BEGIN EXERCISE INPUT

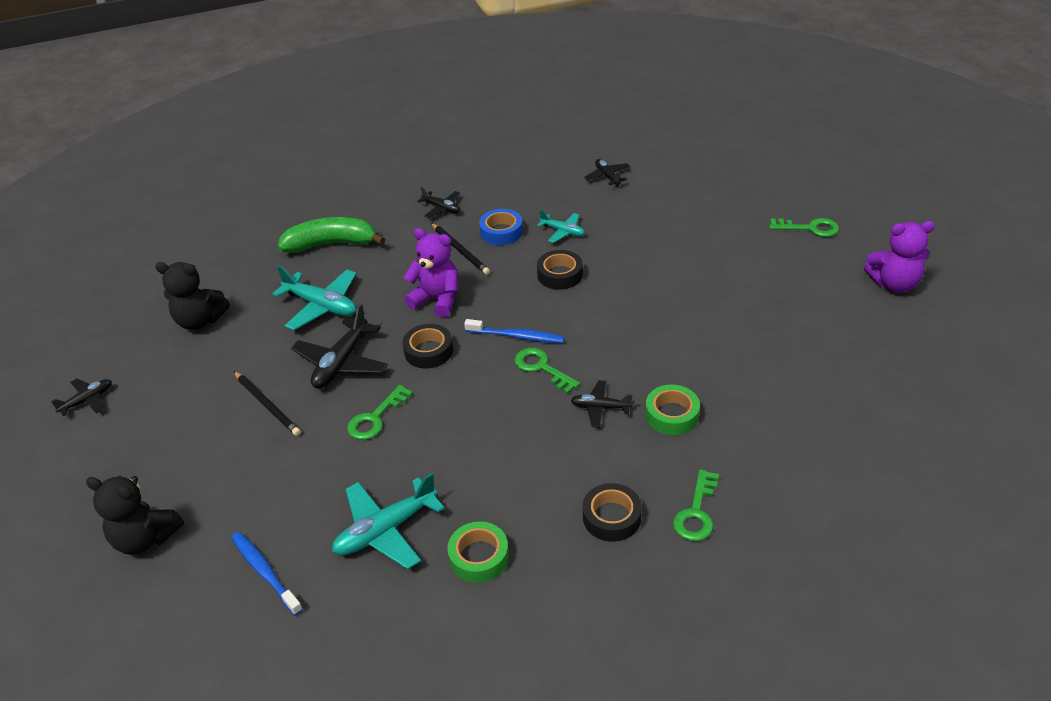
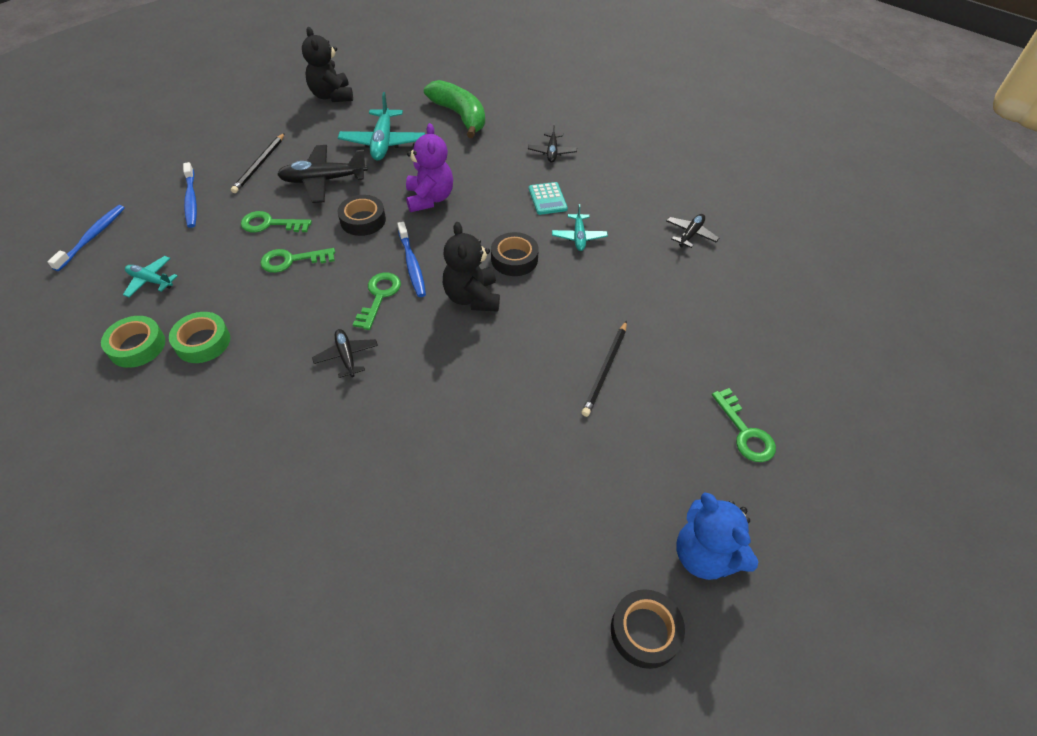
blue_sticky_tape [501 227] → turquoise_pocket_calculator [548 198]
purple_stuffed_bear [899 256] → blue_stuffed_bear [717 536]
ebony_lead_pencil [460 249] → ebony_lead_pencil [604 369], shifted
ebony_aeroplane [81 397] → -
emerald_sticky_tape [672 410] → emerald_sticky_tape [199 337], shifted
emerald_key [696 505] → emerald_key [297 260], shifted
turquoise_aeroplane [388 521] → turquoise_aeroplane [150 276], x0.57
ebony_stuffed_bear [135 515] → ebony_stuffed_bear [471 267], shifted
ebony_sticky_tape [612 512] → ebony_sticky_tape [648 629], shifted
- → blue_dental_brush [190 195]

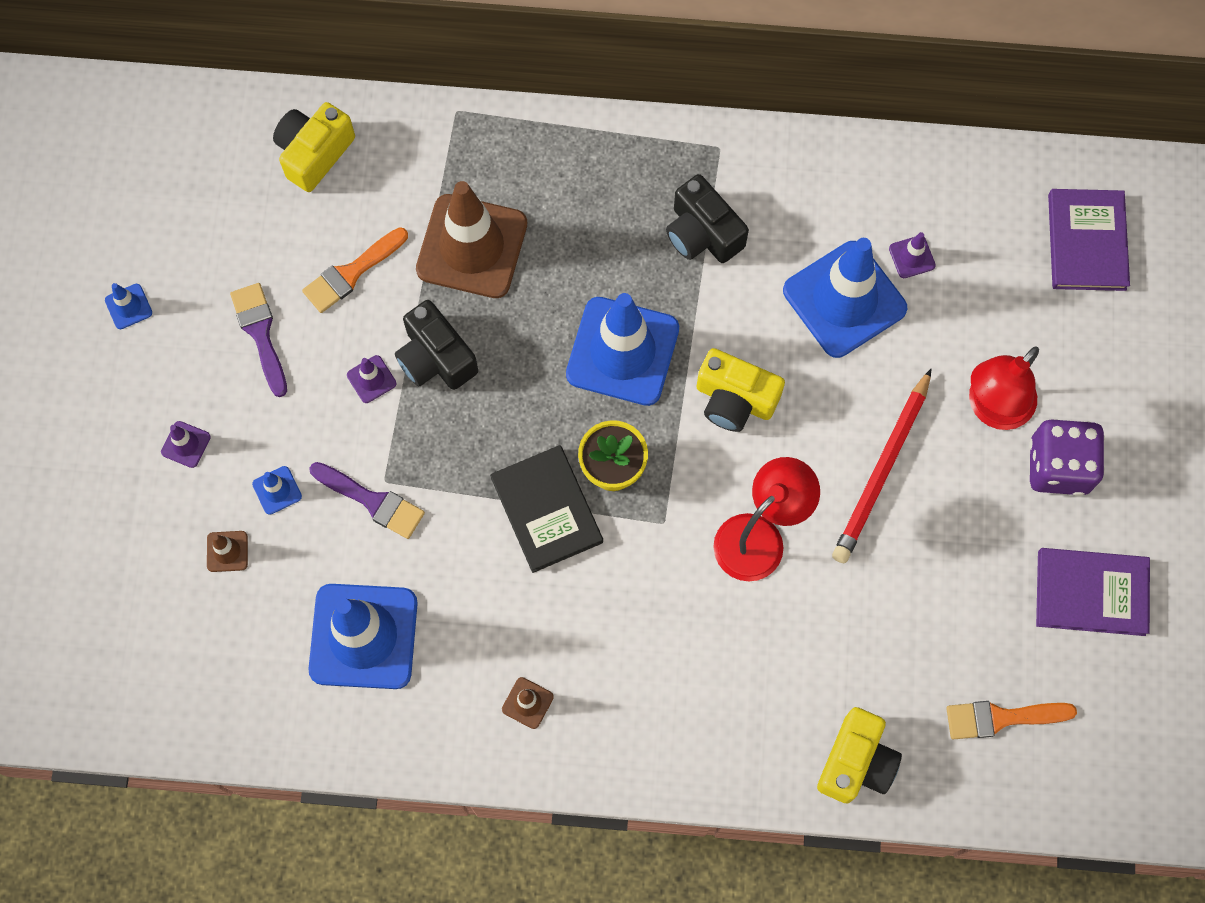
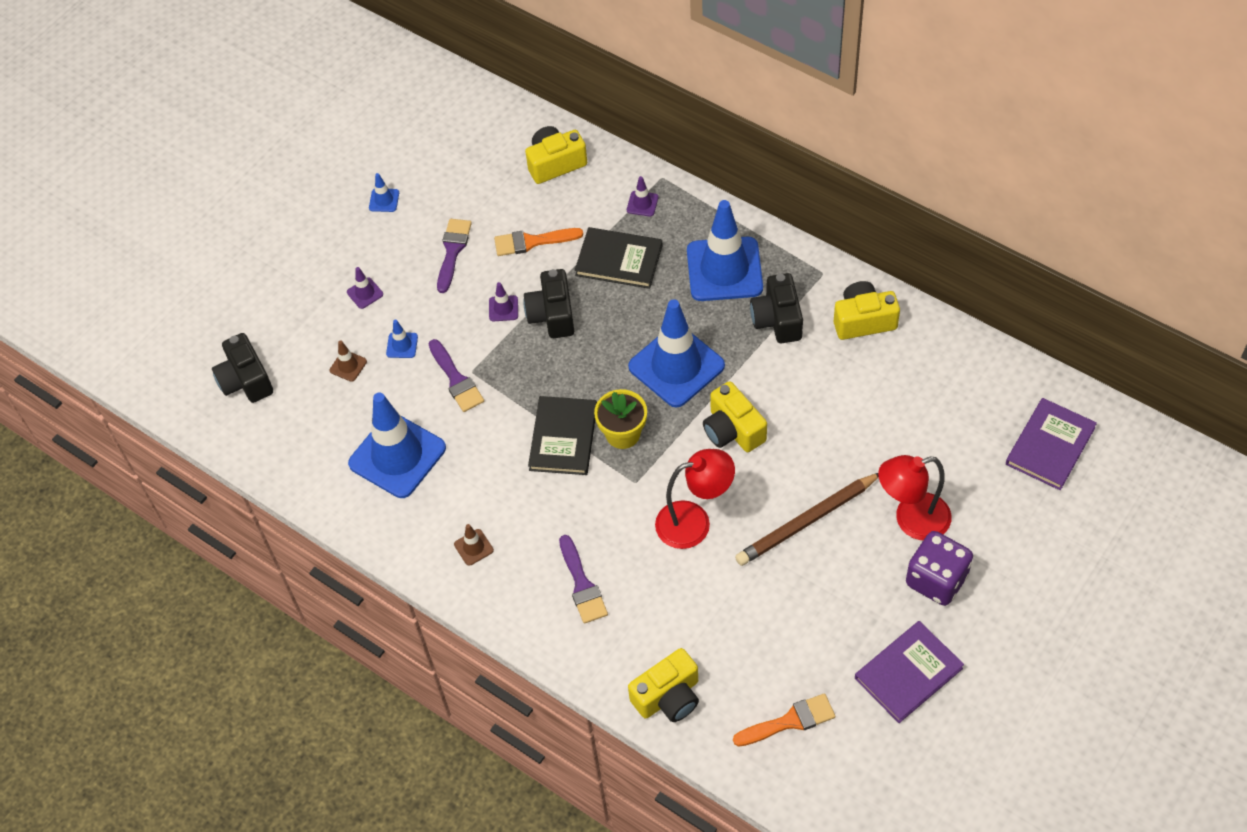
russet_traffic_cone [471 239] → ebony_book [619 258]
purple_traffic_cone [912 255] → purple_traffic_cone [642 196], shifted
blue_traffic_cone [845 298] → blue_traffic_cone [725 250], shifted
scarlet_lead_pencil [881 466] → russet_lead_pencil [807 519]
purple_book [1093 592] → purple_book [909 672], 75 degrees counterclockwise
orange-coloured_brush [1011 720] → orange-coloured_brush [784 720], 135 degrees clockwise
- → bright_yellow_photo_camera [867 310]
- → ebony_photo_camera [242 368]
- → purple_brush [583 579]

END EXERCISE INPUT

All that is wanted is a faithful reproduction of the line above with "emerald_sticky_tape [672 410]", the line with "ebony_sticky_tape [612 512]", and every line in between.

— TASK OUTPUT —
emerald_sticky_tape [672 410] → emerald_sticky_tape [199 337], shifted
emerald_key [696 505] → emerald_key [297 260], shifted
turquoise_aeroplane [388 521] → turquoise_aeroplane [150 276], x0.57
ebony_stuffed_bear [135 515] → ebony_stuffed_bear [471 267], shifted
ebony_sticky_tape [612 512] → ebony_sticky_tape [648 629], shifted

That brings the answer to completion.